## WORK TO BE COMPLETED
Scan the entries below for the word "blue", then copy each line that holds it.
▬▬▬▬▬▬
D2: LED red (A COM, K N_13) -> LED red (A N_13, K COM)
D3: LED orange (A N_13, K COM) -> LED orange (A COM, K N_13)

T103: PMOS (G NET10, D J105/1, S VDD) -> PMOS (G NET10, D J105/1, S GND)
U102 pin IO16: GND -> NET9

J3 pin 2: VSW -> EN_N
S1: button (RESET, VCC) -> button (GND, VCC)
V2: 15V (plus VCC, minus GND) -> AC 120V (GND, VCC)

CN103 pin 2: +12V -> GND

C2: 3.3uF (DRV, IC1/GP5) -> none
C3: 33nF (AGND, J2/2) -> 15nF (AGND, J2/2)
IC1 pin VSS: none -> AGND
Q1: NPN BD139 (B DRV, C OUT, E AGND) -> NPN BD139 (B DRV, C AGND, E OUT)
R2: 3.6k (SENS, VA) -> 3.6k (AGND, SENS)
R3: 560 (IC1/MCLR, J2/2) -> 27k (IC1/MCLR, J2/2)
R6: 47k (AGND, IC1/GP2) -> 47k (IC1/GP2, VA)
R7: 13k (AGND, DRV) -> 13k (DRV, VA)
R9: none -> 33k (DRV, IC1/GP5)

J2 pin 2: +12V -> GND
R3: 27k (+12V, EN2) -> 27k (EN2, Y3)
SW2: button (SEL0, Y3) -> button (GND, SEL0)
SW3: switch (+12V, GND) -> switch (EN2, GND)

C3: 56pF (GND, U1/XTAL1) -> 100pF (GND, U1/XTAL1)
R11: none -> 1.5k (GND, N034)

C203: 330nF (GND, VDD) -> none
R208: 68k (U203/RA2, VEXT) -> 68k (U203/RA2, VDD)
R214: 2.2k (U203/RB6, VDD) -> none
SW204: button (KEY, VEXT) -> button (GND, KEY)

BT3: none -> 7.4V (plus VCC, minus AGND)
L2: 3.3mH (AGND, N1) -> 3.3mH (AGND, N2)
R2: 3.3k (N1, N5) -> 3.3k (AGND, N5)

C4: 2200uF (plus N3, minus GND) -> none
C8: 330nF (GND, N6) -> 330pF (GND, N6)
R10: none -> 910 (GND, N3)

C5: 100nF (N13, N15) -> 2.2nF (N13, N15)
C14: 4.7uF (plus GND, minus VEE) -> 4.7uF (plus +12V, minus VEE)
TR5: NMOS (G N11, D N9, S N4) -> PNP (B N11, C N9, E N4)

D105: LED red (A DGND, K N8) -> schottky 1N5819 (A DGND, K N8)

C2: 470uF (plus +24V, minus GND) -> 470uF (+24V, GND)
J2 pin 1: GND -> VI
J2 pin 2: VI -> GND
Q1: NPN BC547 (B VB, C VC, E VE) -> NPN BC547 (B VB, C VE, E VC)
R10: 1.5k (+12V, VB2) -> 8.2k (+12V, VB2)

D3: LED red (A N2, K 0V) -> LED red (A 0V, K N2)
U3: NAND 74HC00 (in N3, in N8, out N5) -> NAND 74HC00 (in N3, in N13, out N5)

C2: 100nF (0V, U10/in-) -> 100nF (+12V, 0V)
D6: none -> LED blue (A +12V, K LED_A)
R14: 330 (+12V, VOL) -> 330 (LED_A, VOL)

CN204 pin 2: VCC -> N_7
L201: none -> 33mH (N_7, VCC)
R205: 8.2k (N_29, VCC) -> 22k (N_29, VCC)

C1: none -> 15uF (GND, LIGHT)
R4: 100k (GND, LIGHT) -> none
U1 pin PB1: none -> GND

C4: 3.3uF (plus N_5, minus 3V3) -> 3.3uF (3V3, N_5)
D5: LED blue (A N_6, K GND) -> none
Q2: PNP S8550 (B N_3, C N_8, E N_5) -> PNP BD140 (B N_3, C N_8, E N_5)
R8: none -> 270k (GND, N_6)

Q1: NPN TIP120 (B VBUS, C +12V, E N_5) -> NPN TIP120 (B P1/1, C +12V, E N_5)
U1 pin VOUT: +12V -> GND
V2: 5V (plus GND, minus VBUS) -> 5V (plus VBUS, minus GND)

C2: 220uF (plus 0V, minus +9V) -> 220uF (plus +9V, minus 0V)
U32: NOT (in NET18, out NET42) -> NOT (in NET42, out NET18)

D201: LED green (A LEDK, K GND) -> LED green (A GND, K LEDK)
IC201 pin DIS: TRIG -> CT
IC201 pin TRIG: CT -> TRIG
▬▬▬▬▬▬
## COMPLETED EXERCISE
D6: none -> LED blue (A +12V, K LED_A)
D5: LED blue (A N_6, K GND) -> none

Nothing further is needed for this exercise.